==== RECORDS FOR PROCESSING

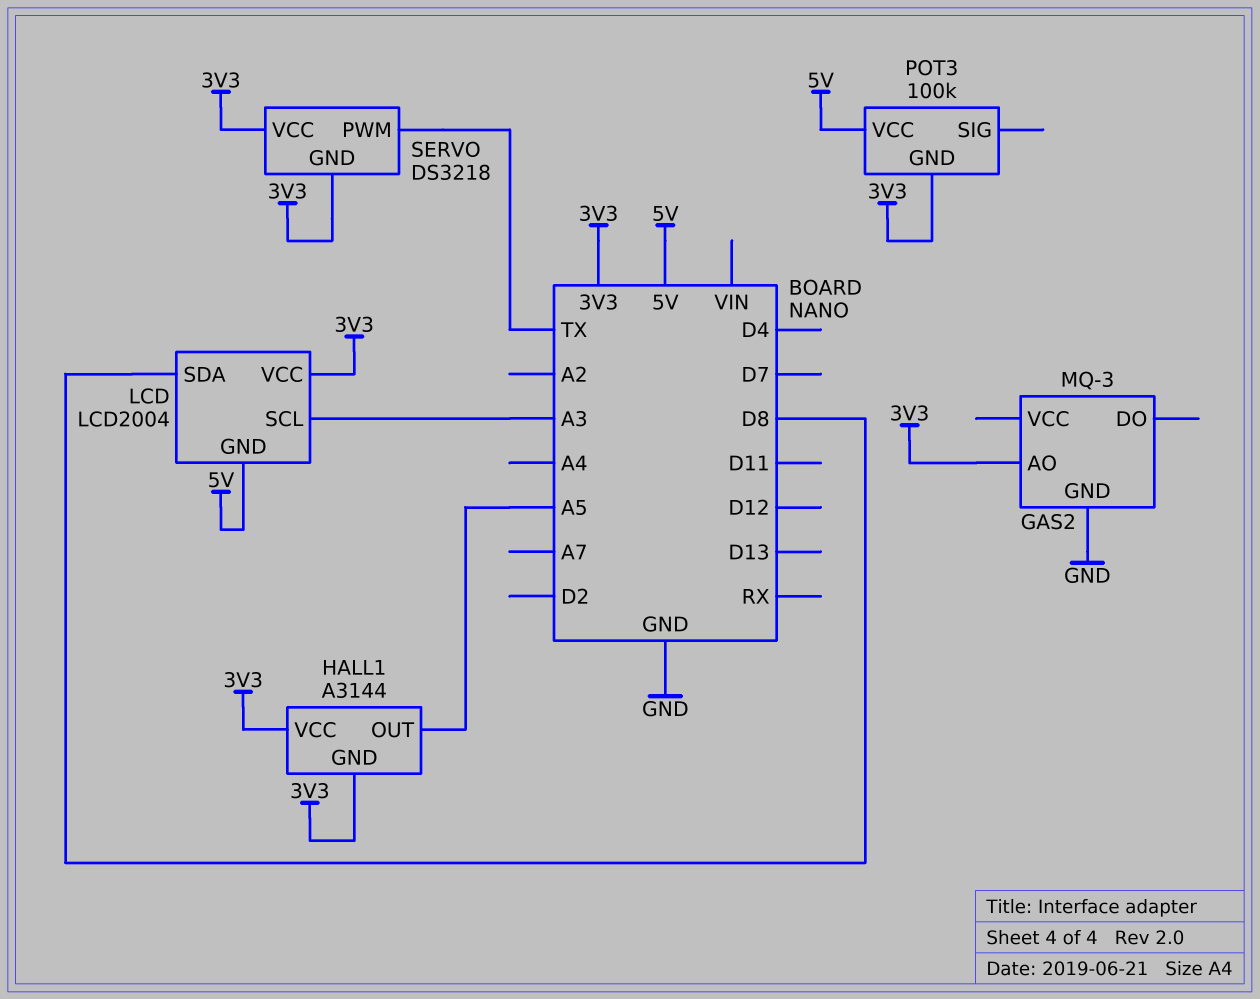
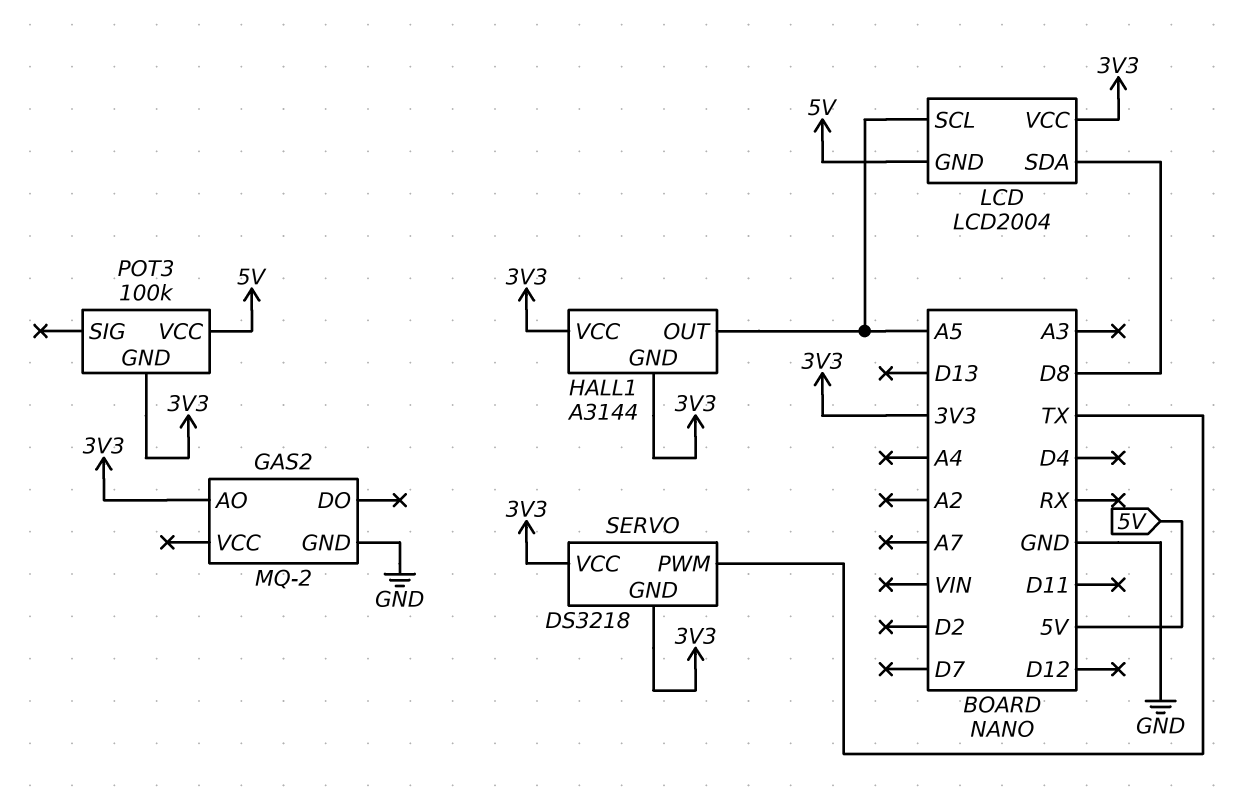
GAS2: MQ-3 -> MQ-2
LCD pin SCL: A3 -> A5

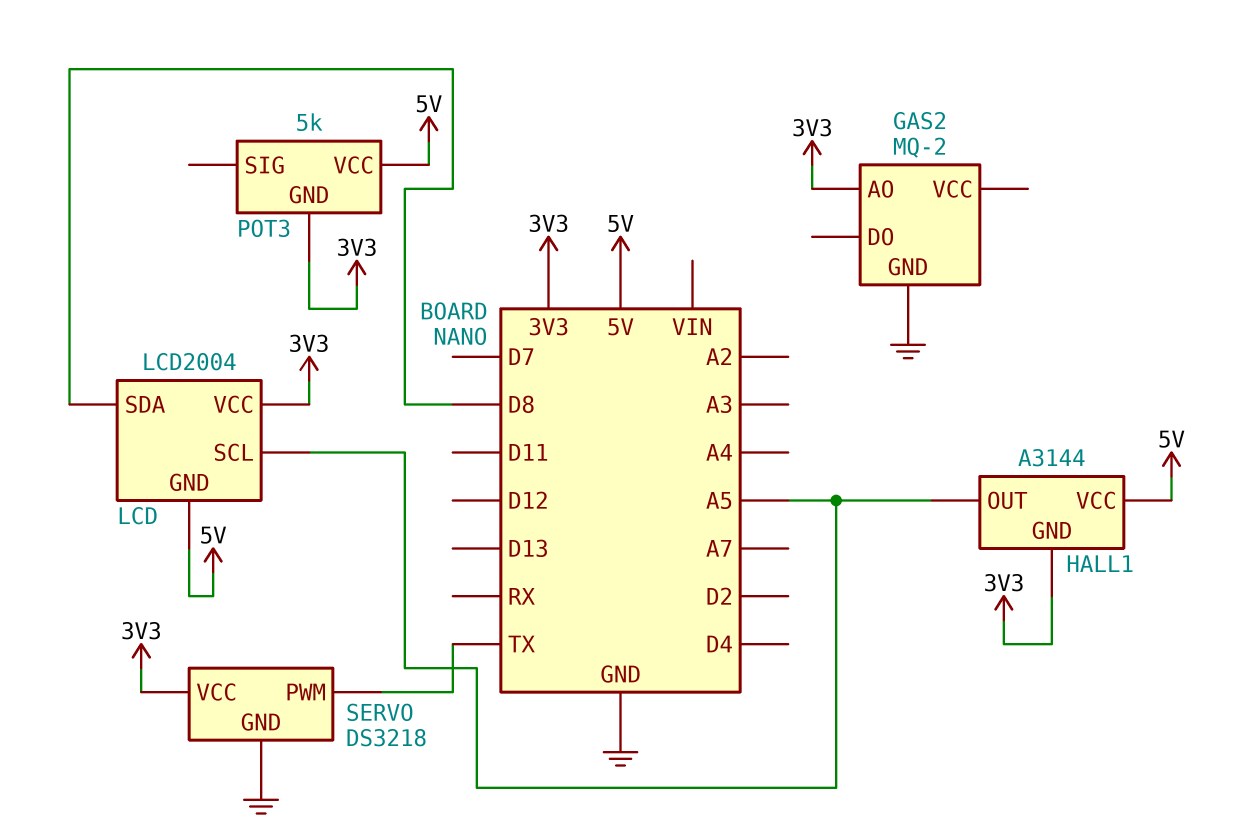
HALL1 pin VCC: 3V3 -> 5V
POT3: 100k -> 5k
SERVO pin GND: 3V3 -> GND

========

_WORK INSTRUCTIONS_
Everything in the entries above should be transcribed exactly, apart from the pictures.

_REPLY_
GAS2: MQ-3 -> MQ-2
LCD pin SCL: A3 -> A5

HALL1 pin VCC: 3V3 -> 5V
POT3: 100k -> 5k
SERVO pin GND: 3V3 -> GND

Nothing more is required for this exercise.